Material shown section start

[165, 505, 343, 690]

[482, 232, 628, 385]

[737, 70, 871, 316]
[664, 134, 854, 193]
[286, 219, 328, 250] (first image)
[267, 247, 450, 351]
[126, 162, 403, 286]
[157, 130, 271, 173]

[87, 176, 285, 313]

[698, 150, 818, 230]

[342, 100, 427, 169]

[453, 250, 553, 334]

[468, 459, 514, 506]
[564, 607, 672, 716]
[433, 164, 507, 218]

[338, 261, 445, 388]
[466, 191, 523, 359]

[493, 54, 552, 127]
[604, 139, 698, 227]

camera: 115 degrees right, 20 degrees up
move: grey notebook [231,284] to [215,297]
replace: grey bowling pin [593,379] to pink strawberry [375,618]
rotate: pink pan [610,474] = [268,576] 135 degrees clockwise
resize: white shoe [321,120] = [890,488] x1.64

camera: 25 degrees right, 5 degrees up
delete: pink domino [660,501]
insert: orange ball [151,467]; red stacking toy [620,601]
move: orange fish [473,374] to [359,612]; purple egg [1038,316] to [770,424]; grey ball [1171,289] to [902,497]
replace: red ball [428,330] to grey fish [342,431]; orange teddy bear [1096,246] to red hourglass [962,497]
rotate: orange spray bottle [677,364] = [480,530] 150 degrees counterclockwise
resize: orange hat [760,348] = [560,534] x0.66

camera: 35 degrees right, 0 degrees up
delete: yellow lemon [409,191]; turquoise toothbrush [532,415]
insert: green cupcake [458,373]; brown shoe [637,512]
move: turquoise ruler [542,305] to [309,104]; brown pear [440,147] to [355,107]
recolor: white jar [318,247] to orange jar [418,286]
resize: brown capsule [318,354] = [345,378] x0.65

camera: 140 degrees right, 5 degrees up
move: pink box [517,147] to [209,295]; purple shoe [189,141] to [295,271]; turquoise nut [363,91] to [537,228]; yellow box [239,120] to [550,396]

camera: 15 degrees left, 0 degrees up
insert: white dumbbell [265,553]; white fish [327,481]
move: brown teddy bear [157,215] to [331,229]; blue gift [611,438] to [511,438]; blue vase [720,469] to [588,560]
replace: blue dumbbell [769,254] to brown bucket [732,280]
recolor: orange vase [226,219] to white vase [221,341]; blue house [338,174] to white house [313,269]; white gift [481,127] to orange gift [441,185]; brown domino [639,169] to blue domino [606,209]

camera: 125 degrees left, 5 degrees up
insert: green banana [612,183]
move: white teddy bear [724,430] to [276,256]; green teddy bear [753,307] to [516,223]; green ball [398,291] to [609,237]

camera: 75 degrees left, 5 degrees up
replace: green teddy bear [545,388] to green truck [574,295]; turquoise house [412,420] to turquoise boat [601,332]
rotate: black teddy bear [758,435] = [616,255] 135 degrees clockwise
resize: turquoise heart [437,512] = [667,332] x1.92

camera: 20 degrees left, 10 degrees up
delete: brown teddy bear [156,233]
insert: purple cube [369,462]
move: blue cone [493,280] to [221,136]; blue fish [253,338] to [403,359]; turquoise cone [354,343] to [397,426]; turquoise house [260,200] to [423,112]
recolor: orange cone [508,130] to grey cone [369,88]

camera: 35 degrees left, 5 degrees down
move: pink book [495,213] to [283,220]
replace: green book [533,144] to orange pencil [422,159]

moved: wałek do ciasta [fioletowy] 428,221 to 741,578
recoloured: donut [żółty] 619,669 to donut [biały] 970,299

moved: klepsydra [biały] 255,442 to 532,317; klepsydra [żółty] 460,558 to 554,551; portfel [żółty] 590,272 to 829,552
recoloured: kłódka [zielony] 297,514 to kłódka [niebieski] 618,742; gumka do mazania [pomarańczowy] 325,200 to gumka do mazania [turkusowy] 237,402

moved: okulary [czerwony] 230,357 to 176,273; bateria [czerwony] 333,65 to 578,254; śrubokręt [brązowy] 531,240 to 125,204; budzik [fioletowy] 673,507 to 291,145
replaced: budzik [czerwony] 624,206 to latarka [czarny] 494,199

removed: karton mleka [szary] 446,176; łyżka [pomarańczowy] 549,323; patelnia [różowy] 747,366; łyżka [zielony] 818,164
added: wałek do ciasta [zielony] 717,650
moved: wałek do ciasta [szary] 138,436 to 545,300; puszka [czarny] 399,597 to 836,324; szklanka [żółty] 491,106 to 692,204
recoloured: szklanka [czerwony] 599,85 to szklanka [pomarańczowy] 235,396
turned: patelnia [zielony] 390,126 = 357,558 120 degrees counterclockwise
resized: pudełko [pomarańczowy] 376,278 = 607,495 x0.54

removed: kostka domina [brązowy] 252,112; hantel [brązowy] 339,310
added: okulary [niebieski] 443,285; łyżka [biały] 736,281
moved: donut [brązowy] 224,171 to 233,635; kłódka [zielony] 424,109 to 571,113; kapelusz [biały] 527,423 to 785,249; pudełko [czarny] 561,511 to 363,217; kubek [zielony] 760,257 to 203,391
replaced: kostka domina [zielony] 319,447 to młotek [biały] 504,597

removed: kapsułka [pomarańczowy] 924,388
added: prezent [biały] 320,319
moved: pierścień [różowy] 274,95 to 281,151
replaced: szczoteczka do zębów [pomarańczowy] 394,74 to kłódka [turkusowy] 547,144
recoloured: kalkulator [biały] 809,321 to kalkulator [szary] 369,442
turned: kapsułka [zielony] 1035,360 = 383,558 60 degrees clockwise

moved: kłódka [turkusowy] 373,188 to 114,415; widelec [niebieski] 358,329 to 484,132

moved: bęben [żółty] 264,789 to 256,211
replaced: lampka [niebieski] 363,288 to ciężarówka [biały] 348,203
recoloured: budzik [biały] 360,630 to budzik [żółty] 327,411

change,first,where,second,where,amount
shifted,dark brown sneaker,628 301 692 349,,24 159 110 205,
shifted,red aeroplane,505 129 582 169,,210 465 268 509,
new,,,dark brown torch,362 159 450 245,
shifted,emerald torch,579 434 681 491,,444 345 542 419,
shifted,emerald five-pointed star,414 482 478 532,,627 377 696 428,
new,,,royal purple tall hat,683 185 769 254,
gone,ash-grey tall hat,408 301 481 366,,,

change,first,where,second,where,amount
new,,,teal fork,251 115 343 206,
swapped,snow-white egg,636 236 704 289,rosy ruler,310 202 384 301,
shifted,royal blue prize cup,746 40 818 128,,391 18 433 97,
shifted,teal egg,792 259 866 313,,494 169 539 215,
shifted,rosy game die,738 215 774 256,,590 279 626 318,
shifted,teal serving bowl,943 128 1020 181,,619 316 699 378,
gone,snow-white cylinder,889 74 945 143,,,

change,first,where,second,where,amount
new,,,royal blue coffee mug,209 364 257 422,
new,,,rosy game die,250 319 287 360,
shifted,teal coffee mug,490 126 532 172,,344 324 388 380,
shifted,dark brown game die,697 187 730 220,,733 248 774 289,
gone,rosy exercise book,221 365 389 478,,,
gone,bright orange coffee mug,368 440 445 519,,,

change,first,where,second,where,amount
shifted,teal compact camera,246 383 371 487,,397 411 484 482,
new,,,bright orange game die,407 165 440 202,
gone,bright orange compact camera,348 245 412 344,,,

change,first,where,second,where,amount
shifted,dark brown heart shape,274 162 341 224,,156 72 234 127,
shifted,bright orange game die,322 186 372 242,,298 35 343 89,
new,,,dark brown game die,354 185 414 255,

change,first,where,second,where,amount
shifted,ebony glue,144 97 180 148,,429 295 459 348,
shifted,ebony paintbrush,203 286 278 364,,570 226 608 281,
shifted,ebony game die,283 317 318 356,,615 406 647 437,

Material shown section end

### Exercise description
Restate the records word for word, leaving nothing out.

### Answer for the task
[165, 505, 343, 690]

[482, 232, 628, 385]

[737, 70, 871, 316]
[664, 134, 854, 193]
[286, 219, 328, 250] (first image)
[267, 247, 450, 351]
[126, 162, 403, 286]
[157, 130, 271, 173]

[87, 176, 285, 313]

[698, 150, 818, 230]

[342, 100, 427, 169]

[453, 250, 553, 334]

[468, 459, 514, 506]
[564, 607, 672, 716]
[433, 164, 507, 218]

[338, 261, 445, 388]
[466, 191, 523, 359]

[493, 54, 552, 127]
[604, 139, 698, 227]

camera: 115 degrees right, 20 degrees up
move: grey notebook [231,284] to [215,297]
replace: grey bowling pin [593,379] to pink strawberry [375,618]
rotate: pink pan [610,474] = [268,576] 135 degrees clockwise
resize: white shoe [321,120] = [890,488] x1.64

camera: 25 degrees right, 5 degrees up
delete: pink domino [660,501]
insert: orange ball [151,467]; red stacking toy [620,601]
move: orange fish [473,374] to [359,612]; purple egg [1038,316] to [770,424]; grey ball [1171,289] to [902,497]
replace: red ball [428,330] to grey fish [342,431]; orange teddy bear [1096,246] to red hourglass [962,497]
rotate: orange spray bottle [677,364] = [480,530] 150 degrees counterclockwise
resize: orange hat [760,348] = [560,534] x0.66

camera: 35 degrees right, 0 degrees up
delete: yellow lemon [409,191]; turquoise toothbrush [532,415]
insert: green cupcake [458,373]; brown shoe [637,512]
move: turquoise ruler [542,305] to [309,104]; brown pear [440,147] to [355,107]
recolor: white jar [318,247] to orange jar [418,286]
resize: brown capsule [318,354] = [345,378] x0.65

camera: 140 degrees right, 5 degrees up
move: pink box [517,147] to [209,295]; purple shoe [189,141] to [295,271]; turquoise nut [363,91] to [537,228]; yellow box [239,120] to [550,396]

camera: 15 degrees left, 0 degrees up
insert: white dumbbell [265,553]; white fish [327,481]
move: brown teddy bear [157,215] to [331,229]; blue gift [611,438] to [511,438]; blue vase [720,469] to [588,560]
replace: blue dumbbell [769,254] to brown bucket [732,280]
recolor: orange vase [226,219] to white vase [221,341]; blue house [338,174] to white house [313,269]; white gift [481,127] to orange gift [441,185]; brown domino [639,169] to blue domino [606,209]

camera: 125 degrees left, 5 degrees up
insert: green banana [612,183]
move: white teddy bear [724,430] to [276,256]; green teddy bear [753,307] to [516,223]; green ball [398,291] to [609,237]

camera: 75 degrees left, 5 degrees up
replace: green teddy bear [545,388] to green truck [574,295]; turquoise house [412,420] to turquoise boat [601,332]
rotate: black teddy bear [758,435] = [616,255] 135 degrees clockwise
resize: turquoise heart [437,512] = [667,332] x1.92

camera: 20 degrees left, 10 degrees up
delete: brown teddy bear [156,233]
insert: purple cube [369,462]
move: blue cone [493,280] to [221,136]; blue fish [253,338] to [403,359]; turquoise cone [354,343] to [397,426]; turquoise house [260,200] to [423,112]
recolor: orange cone [508,130] to grey cone [369,88]

camera: 35 degrees left, 5 degrees down
move: pink book [495,213] to [283,220]
replace: green book [533,144] to orange pencil [422,159]

moved: wałek do ciasta [fioletowy] 428,221 to 741,578
recoloured: donut [żółty] 619,669 to donut [biały] 970,299

moved: klepsydra [biały] 255,442 to 532,317; klepsydra [żółty] 460,558 to 554,551; portfel [żółty] 590,272 to 829,552
recoloured: kłódka [zielony] 297,514 to kłódka [niebieski] 618,742; gumka do mazania [pomarańczowy] 325,200 to gumka do mazania [turkusowy] 237,402

moved: okulary [czerwony] 230,357 to 176,273; bateria [czerwony] 333,65 to 578,254; śrubokręt [brązowy] 531,240 to 125,204; budzik [fioletowy] 673,507 to 291,145
replaced: budzik [czerwony] 624,206 to latarka [czarny] 494,199

removed: karton mleka [szary] 446,176; łyżka [pomarańczowy] 549,323; patelnia [różowy] 747,366; łyżka [zielony] 818,164
added: wałek do ciasta [zielony] 717,650
moved: wałek do ciasta [szary] 138,436 to 545,300; puszka [czarny] 399,597 to 836,324; szklanka [żółty] 491,106 to 692,204
recoloured: szklanka [czerwony] 599,85 to szklanka [pomarańczowy] 235,396
turned: patelnia [zielony] 390,126 = 357,558 120 degrees counterclockwise
resized: pudełko [pomarańczowy] 376,278 = 607,495 x0.54

removed: kostka domina [brązowy] 252,112; hantel [brązowy] 339,310
added: okulary [niebieski] 443,285; łyżka [biały] 736,281
moved: donut [brązowy] 224,171 to 233,635; kłódka [zielony] 424,109 to 571,113; kapelusz [biały] 527,423 to 785,249; pudełko [czarny] 561,511 to 363,217; kubek [zielony] 760,257 to 203,391
replaced: kostka domina [zielony] 319,447 to młotek [biały] 504,597

removed: kapsułka [pomarańczowy] 924,388
added: prezent [biały] 320,319
moved: pierścień [różowy] 274,95 to 281,151
replaced: szczoteczka do zębów [pomarańczowy] 394,74 to kłódka [turkusowy] 547,144
recoloured: kalkulator [biały] 809,321 to kalkulator [szary] 369,442
turned: kapsułka [zielony] 1035,360 = 383,558 60 degrees clockwise

moved: kłódka [turkusowy] 373,188 to 114,415; widelec [niebieski] 358,329 to 484,132

moved: bęben [żółty] 264,789 to 256,211
replaced: lampka [niebieski] 363,288 to ciężarówka [biały] 348,203
recoloured: budzik [biały] 360,630 to budzik [żółty] 327,411

change,first,where,second,where,amount
shifted,dark brown sneaker,628 301 692 349,,24 159 110 205,
shifted,red aeroplane,505 129 582 169,,210 465 268 509,
new,,,dark brown torch,362 159 450 245,
shifted,emerald torch,579 434 681 491,,444 345 542 419,
shifted,emerald five-pointed star,414 482 478 532,,627 377 696 428,
new,,,royal purple tall hat,683 185 769 254,
gone,ash-grey tall hat,408 301 481 366,,,

change,first,where,second,where,amount
new,,,teal fork,251 115 343 206,
swapped,snow-white egg,636 236 704 289,rosy ruler,310 202 384 301,
shifted,royal blue prize cup,746 40 818 128,,391 18 433 97,
shifted,teal egg,792 259 866 313,,494 169 539 215,
shifted,rosy game die,738 215 774 256,,590 279 626 318,
shifted,teal serving bowl,943 128 1020 181,,619 316 699 378,
gone,snow-white cylinder,889 74 945 143,,,

change,first,where,second,where,amount
new,,,royal blue coffee mug,209 364 257 422,
new,,,rosy game die,250 319 287 360,
shifted,teal coffee mug,490 126 532 172,,344 324 388 380,
shifted,dark brown game die,697 187 730 220,,733 248 774 289,
gone,rosy exercise book,221 365 389 478,,,
gone,bright orange coffee mug,368 440 445 519,,,

change,first,where,second,where,amount
shifted,teal compact camera,246 383 371 487,,397 411 484 482,
new,,,bright orange game die,407 165 440 202,
gone,bright orange compact camera,348 245 412 344,,,

change,first,where,second,where,amount
shifted,dark brown heart shape,274 162 341 224,,156 72 234 127,
shifted,bright orange game die,322 186 372 242,,298 35 343 89,
new,,,dark brown game die,354 185 414 255,

change,first,where,second,where,amount
shifted,ebony glue,144 97 180 148,,429 295 459 348,
shifted,ebony paintbrush,203 286 278 364,,570 226 608 281,
shifted,ebony game die,283 317 318 356,,615 406 647 437,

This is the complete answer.